#### TASK PROMPT
Whenever the word "moved" appears in a line of the listing, copy that line.

#### RECORDED DATA
[Start of section]

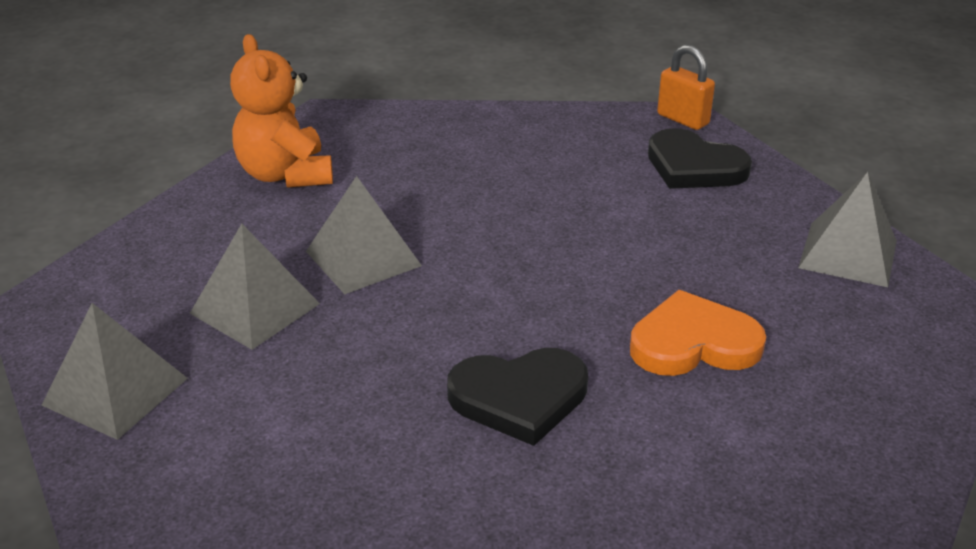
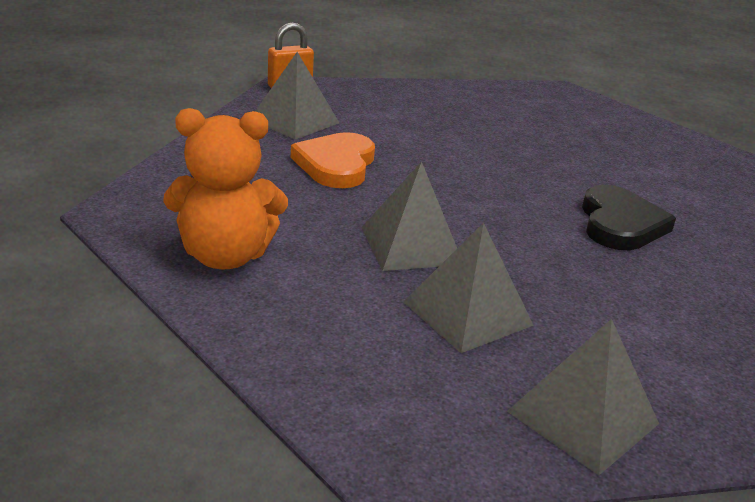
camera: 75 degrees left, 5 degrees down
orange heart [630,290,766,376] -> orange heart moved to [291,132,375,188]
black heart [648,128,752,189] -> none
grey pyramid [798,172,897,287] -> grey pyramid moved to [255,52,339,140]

[End of section]

#### RESPONSE TO THE TASK
orange heart [630,290,766,376] -> orange heart moved to [291,132,375,188]
grey pyramid [798,172,897,287] -> grey pyramid moved to [255,52,339,140]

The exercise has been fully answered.